[Data to use Boundary: Start]
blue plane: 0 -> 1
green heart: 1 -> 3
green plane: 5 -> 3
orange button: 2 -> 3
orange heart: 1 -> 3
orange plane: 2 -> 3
[Data to use Boundary: End]
[Data to use Boundary: Start]
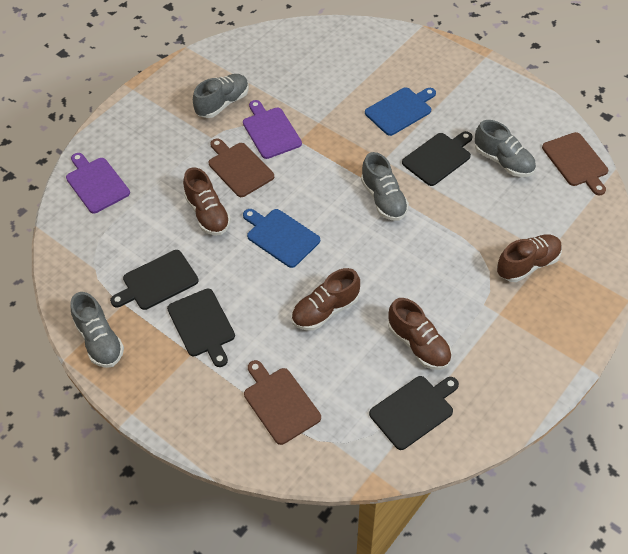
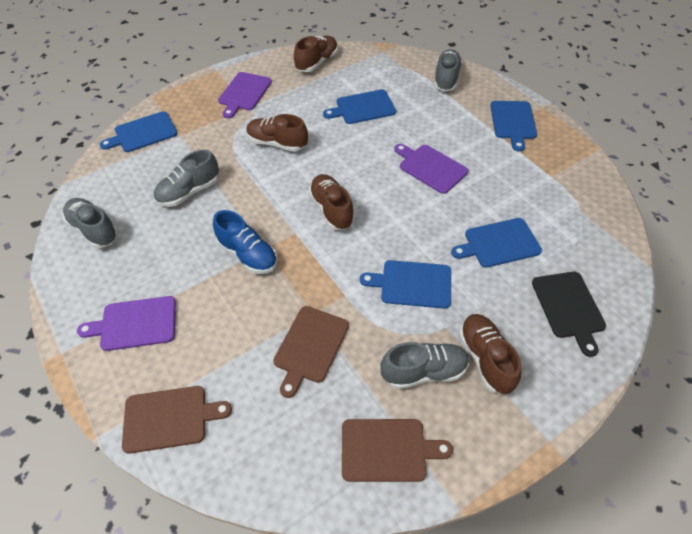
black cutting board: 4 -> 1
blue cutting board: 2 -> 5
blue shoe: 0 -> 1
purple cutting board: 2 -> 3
[Data to use Boundary: End]
[Data to use Boundary: Start]
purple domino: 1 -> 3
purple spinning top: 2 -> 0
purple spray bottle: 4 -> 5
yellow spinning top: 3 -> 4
[Data to use Boundary: End]
» **Exercise instructions**
Could you state how many lines in the entries contain the word "cutting"? Reply with nothing but the number.

» **Task solution**
3